→ Dataset excerpt:
——

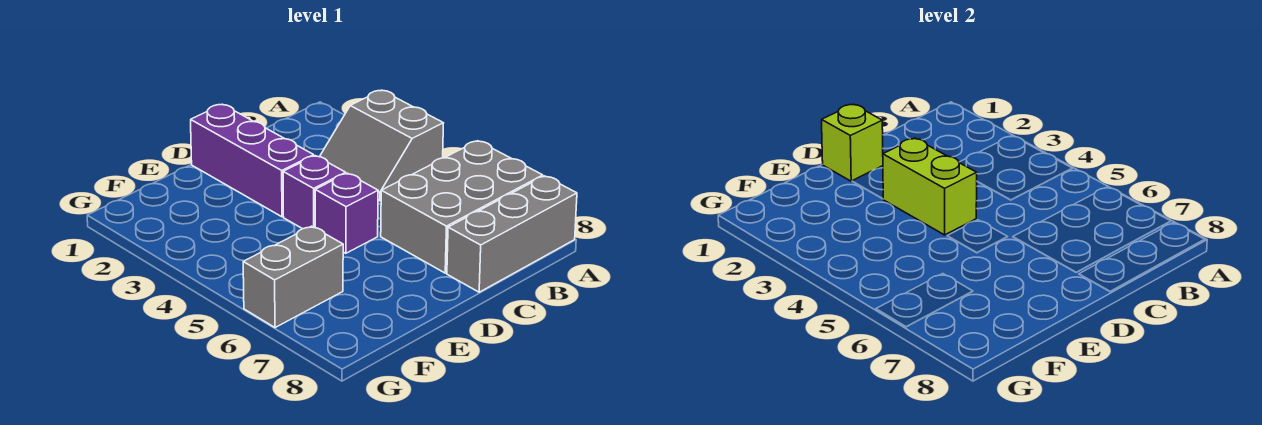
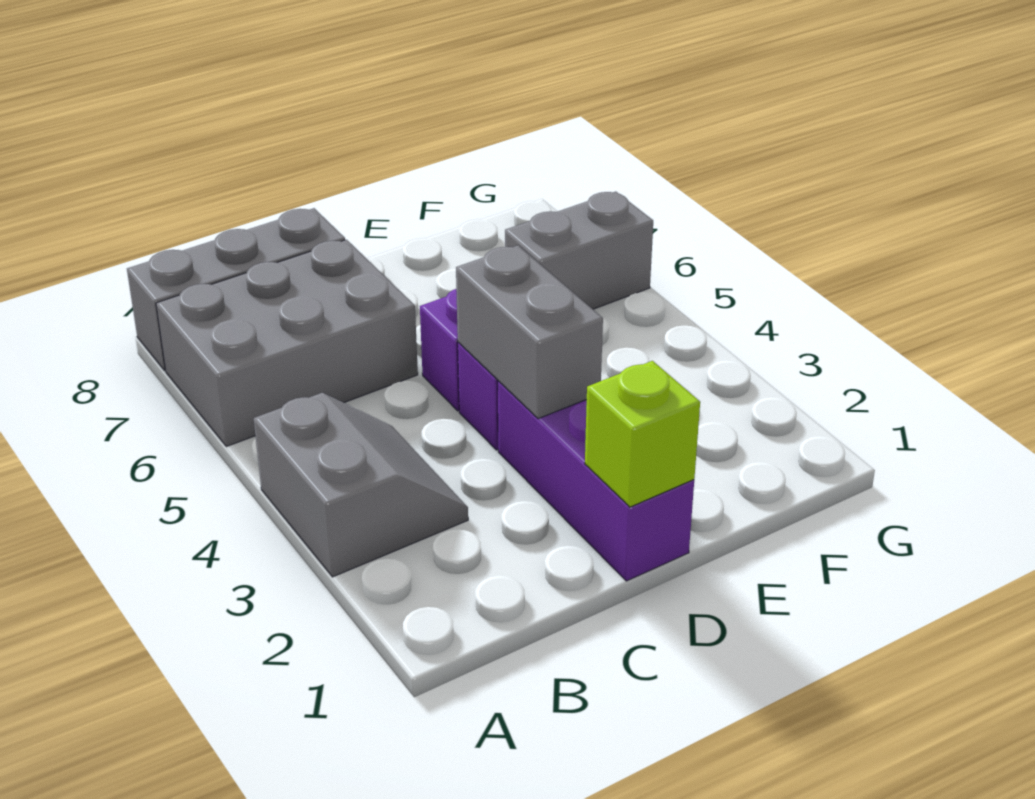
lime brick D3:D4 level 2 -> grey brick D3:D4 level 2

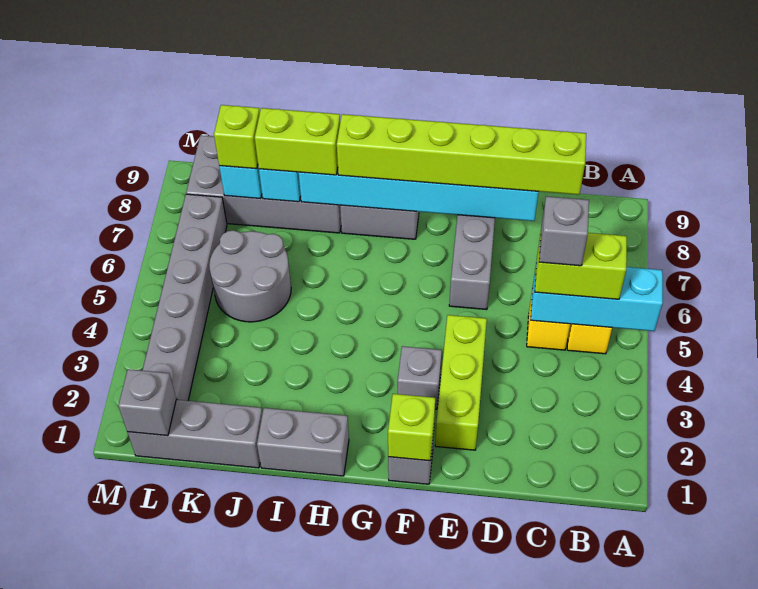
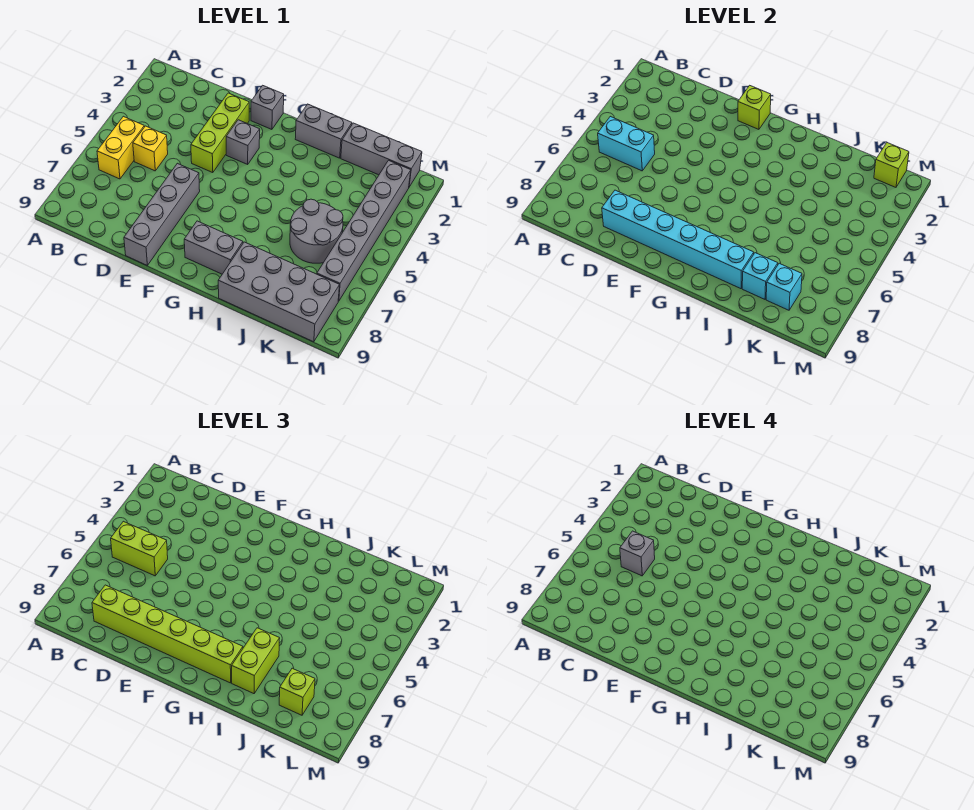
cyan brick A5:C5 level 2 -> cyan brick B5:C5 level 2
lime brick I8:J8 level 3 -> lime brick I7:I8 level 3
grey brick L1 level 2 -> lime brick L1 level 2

——

→ Work instructions: Please return every line from the material above where the string "lime" occurs.

→ Response:
lime brick D3:D4 level 2 -> grey brick D3:D4 level 2
lime brick I8:J8 level 3 -> lime brick I7:I8 level 3
grey brick L1 level 2 -> lime brick L1 level 2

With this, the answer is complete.